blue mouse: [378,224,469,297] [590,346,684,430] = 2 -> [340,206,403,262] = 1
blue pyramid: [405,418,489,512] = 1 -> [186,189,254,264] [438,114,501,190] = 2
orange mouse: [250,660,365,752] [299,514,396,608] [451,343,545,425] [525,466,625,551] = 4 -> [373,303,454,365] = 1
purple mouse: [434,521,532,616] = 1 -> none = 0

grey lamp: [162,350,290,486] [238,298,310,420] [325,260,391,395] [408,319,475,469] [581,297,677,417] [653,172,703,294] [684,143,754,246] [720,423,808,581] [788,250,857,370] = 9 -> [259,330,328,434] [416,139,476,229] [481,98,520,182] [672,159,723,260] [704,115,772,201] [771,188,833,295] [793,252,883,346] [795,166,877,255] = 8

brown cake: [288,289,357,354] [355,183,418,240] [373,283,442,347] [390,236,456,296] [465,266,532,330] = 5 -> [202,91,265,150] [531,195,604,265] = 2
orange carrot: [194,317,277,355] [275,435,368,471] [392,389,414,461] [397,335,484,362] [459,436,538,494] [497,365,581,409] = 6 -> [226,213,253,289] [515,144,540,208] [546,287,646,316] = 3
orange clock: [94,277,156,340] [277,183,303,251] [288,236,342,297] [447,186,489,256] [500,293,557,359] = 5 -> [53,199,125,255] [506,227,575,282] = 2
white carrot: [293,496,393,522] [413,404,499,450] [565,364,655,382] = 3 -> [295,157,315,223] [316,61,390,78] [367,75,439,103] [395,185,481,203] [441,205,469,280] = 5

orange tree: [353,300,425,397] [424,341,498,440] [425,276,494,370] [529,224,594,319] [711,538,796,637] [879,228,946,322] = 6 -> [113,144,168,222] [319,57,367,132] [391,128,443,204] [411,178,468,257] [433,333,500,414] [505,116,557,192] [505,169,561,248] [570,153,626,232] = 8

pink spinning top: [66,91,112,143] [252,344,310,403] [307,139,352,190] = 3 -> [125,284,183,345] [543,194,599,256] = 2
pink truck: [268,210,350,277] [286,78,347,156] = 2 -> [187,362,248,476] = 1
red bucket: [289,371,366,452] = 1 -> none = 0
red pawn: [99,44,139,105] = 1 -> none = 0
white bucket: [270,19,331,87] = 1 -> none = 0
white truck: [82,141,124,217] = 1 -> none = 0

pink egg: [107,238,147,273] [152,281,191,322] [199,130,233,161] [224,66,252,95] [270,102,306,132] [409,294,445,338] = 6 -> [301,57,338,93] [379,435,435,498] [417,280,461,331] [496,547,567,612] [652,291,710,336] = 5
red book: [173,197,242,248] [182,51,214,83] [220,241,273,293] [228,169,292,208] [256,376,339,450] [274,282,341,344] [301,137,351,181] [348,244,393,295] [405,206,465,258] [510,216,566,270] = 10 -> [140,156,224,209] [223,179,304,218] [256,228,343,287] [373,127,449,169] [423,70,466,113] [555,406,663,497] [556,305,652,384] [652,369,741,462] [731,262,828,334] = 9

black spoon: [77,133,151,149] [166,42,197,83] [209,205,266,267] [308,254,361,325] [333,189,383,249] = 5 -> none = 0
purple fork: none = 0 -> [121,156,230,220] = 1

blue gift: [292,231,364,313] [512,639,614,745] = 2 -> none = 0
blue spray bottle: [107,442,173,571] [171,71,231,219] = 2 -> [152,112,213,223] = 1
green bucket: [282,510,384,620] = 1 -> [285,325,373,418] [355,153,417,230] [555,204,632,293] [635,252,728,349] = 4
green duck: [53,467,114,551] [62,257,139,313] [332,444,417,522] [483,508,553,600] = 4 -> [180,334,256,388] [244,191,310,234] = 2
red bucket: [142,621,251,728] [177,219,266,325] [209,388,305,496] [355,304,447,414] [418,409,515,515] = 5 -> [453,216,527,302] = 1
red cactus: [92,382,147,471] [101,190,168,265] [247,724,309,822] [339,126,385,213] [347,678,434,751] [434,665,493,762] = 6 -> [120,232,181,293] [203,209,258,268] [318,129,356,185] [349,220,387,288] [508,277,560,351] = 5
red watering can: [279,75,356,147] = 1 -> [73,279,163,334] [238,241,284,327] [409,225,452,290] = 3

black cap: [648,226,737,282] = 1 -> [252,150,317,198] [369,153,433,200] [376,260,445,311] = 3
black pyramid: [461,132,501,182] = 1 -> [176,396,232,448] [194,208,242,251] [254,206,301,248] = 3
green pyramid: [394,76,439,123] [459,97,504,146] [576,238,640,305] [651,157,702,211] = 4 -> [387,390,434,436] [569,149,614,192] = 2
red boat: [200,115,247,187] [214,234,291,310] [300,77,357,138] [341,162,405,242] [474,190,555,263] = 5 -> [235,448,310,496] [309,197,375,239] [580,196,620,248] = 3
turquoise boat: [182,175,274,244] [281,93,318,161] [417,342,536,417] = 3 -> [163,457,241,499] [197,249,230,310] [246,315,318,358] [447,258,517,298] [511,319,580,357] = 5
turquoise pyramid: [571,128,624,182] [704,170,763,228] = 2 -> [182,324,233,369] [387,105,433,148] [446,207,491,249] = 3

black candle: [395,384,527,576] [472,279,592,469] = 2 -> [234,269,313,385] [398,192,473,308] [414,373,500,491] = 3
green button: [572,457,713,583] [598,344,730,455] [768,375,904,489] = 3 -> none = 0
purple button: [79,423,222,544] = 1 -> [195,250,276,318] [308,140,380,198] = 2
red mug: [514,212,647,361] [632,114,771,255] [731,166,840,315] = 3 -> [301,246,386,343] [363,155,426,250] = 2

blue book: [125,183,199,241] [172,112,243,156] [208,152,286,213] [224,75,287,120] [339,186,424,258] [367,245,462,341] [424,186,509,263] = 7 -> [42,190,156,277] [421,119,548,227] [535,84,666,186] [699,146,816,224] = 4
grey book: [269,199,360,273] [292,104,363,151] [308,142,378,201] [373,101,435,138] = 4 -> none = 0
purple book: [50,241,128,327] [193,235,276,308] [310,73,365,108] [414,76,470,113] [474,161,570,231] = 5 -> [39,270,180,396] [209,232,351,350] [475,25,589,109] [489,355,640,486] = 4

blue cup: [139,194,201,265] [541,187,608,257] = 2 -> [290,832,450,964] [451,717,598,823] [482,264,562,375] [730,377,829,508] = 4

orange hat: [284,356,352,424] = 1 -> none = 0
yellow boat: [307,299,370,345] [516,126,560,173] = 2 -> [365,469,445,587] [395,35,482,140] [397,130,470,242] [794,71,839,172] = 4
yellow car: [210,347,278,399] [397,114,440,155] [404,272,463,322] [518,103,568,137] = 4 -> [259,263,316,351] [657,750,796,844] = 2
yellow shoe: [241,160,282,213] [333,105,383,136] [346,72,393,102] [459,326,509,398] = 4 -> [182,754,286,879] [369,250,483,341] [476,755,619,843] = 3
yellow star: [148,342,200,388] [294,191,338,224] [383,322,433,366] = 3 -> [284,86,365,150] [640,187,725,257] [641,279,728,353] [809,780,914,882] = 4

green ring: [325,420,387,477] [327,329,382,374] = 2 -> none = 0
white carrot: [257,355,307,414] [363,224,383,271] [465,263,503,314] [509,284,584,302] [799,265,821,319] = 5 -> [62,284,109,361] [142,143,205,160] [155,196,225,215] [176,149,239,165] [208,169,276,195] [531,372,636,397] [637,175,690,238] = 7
______________________________
Aim of the exercise: From the records above, reproduce exactly the lines from the one with "black candle: [395,384,527,576]" to the one with "orange hat: [284,356,352,424] = 1 -> none = 0", both included, and no others.

Solution for this problem:
black candle: [395,384,527,576] [472,279,592,469] = 2 -> [234,269,313,385] [398,192,473,308] [414,373,500,491] = 3
green button: [572,457,713,583] [598,344,730,455] [768,375,904,489] = 3 -> none = 0
purple button: [79,423,222,544] = 1 -> [195,250,276,318] [308,140,380,198] = 2
red mug: [514,212,647,361] [632,114,771,255] [731,166,840,315] = 3 -> [301,246,386,343] [363,155,426,250] = 2

blue book: [125,183,199,241] [172,112,243,156] [208,152,286,213] [224,75,287,120] [339,186,424,258] [367,245,462,341] [424,186,509,263] = 7 -> [42,190,156,277] [421,119,548,227] [535,84,666,186] [699,146,816,224] = 4
grey book: [269,199,360,273] [292,104,363,151] [308,142,378,201] [373,101,435,138] = 4 -> none = 0
purple book: [50,241,128,327] [193,235,276,308] [310,73,365,108] [414,76,470,113] [474,161,570,231] = 5 -> [39,270,180,396] [209,232,351,350] [475,25,589,109] [489,355,640,486] = 4

blue cup: [139,194,201,265] [541,187,608,257] = 2 -> [290,832,450,964] [451,717,598,823] [482,264,562,375] [730,377,829,508] = 4

orange hat: [284,356,352,424] = 1 -> none = 0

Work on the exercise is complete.